#### [WORK TO COMPLETE]
Reproduce, without alteration, every line of the material below, from the line containing "Jaroslav (389, 235)" down to the line containing "baguette (694, 715)", including both of those lines.

#### [DATA SECTION]
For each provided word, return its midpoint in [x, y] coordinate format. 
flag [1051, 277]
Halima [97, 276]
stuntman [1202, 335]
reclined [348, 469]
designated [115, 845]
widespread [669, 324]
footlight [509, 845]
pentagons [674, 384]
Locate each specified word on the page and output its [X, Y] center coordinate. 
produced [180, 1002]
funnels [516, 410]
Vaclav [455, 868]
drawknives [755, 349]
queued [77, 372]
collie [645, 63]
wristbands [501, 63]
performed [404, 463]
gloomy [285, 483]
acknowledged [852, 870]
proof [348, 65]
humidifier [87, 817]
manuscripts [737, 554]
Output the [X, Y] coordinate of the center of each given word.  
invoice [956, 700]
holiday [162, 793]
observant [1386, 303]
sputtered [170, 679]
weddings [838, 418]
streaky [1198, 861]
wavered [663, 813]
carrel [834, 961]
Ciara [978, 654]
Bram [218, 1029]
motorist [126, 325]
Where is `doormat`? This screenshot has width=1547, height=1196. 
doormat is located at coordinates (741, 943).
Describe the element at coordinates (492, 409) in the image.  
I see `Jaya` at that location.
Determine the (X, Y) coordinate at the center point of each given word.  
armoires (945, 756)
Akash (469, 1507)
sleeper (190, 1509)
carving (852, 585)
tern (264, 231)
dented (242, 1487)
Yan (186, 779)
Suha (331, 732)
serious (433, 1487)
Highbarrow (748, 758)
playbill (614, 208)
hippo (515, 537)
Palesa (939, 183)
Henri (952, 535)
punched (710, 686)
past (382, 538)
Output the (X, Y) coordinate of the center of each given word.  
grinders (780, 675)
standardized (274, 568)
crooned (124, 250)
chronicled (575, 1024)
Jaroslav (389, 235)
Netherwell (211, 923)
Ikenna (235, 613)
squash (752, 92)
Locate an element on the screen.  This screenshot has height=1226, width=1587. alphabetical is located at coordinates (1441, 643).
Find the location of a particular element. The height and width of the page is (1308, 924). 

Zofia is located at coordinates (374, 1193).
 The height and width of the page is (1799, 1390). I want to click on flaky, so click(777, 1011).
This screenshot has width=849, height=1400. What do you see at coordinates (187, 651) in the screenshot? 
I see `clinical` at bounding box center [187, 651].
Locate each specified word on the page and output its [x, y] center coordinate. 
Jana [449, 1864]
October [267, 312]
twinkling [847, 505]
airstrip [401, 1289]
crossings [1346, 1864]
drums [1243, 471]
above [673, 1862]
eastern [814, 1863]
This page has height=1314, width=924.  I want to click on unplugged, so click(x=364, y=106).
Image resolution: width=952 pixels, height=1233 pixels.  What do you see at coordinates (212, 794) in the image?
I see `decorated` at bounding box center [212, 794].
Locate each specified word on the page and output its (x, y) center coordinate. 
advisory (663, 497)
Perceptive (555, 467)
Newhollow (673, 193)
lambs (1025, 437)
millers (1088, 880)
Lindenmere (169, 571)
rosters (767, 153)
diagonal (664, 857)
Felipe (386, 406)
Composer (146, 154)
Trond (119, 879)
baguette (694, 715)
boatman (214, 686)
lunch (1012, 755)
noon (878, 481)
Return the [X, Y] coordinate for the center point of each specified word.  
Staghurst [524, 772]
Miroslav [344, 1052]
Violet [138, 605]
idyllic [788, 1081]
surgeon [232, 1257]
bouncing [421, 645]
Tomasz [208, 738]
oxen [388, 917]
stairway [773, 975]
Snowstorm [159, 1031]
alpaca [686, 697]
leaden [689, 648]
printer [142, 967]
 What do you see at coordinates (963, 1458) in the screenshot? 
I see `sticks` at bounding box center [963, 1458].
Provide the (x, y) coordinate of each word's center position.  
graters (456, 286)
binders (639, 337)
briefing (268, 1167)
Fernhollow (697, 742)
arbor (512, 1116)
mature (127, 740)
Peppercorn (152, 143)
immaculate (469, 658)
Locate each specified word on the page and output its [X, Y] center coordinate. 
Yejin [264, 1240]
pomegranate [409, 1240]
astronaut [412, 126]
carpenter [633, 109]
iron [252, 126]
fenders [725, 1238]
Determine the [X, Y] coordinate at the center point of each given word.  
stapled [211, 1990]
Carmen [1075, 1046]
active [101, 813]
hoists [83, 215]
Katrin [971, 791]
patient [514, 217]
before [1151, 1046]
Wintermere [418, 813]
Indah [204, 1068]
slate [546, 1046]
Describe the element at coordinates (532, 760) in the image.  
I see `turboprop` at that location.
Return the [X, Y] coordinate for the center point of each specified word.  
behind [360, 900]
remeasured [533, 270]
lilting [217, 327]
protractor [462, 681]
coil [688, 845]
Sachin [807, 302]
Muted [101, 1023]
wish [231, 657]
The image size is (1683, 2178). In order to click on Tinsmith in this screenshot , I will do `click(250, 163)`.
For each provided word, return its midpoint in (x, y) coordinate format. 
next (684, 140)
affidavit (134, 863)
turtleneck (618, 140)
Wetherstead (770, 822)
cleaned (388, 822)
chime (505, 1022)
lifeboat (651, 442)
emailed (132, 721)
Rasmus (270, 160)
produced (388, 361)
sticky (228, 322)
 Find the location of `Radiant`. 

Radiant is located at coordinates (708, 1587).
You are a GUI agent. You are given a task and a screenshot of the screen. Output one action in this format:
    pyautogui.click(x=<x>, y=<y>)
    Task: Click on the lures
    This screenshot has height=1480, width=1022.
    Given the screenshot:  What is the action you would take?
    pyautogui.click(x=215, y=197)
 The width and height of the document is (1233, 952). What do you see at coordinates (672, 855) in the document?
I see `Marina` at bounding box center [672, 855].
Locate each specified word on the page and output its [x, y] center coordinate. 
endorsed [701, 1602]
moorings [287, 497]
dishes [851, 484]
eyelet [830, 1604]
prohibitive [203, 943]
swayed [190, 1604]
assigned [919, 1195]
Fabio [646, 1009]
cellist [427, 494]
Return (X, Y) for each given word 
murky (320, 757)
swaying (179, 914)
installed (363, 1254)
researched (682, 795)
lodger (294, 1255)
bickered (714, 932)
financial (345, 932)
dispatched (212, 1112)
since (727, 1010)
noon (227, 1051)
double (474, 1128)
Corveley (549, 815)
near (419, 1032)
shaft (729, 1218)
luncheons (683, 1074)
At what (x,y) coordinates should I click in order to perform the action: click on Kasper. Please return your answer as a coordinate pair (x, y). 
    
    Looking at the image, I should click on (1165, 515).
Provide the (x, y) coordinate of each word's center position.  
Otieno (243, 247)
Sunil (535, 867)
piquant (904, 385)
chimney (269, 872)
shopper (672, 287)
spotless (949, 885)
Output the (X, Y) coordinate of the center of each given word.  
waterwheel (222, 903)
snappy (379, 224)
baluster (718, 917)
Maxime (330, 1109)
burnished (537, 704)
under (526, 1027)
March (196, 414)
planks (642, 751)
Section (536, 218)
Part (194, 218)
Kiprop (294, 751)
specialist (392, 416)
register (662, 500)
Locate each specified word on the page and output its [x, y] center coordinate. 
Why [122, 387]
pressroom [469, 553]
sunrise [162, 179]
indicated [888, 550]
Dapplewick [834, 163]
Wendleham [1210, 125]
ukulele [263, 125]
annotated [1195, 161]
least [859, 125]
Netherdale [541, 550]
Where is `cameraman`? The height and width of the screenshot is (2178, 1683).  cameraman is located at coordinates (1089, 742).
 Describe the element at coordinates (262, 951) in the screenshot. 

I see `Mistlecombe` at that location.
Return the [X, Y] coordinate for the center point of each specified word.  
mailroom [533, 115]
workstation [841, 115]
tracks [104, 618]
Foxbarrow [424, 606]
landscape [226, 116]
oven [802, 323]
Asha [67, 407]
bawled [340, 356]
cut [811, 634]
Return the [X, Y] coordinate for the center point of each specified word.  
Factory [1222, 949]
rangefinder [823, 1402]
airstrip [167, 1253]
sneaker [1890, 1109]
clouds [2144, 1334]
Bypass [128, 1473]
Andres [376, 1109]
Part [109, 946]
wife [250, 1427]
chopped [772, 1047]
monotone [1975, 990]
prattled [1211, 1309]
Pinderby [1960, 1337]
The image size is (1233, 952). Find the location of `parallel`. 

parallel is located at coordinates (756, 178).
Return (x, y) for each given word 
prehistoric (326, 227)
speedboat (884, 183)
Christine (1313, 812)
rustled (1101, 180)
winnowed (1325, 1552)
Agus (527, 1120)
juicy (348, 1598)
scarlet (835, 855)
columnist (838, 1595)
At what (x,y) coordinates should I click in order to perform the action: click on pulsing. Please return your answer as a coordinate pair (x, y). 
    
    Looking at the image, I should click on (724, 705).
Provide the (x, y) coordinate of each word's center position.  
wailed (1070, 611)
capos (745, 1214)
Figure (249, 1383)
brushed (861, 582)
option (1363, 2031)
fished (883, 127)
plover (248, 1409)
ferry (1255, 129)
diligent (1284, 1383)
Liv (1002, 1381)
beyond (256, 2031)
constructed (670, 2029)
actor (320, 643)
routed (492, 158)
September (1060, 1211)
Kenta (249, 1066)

#### [ANSWER FOR THE TASK]
Jaroslav (389, 235)
Netherwell (211, 923)
Ikenna (235, 613)
squash (752, 92)
Locate an element on the screen.  This screenshot has height=1226, width=1587. alphabetical is located at coordinates (1441, 643).
Find the location of a particular element. The height and width of the page is (1308, 924). 

Zofia is located at coordinates (374, 1193).
 The height and width of the page is (1799, 1390). I want to click on flaky, so click(777, 1011).
This screenshot has width=849, height=1400. What do you see at coordinates (187, 651) in the screenshot? 
I see `clinical` at bounding box center [187, 651].
Locate each specified word on the page and output its [x, y] center coordinate. 
Jana [449, 1864]
October [267, 312]
twinkling [847, 505]
airstrip [401, 1289]
crossings [1346, 1864]
drums [1243, 471]
above [673, 1862]
eastern [814, 1863]
This page has height=1314, width=924.  I want to click on unplugged, so click(x=364, y=106).
Image resolution: width=952 pixels, height=1233 pixels.  What do you see at coordinates (212, 794) in the image?
I see `decorated` at bounding box center [212, 794].
Locate each specified word on the page and output its (x, y) center coordinate. 
advisory (663, 497)
Perceptive (555, 467)
Newhollow (673, 193)
lambs (1025, 437)
millers (1088, 880)
Lindenmere (169, 571)
rosters (767, 153)
diagonal (664, 857)
Felipe (386, 406)
Composer (146, 154)
Trond (119, 879)
baguette (694, 715)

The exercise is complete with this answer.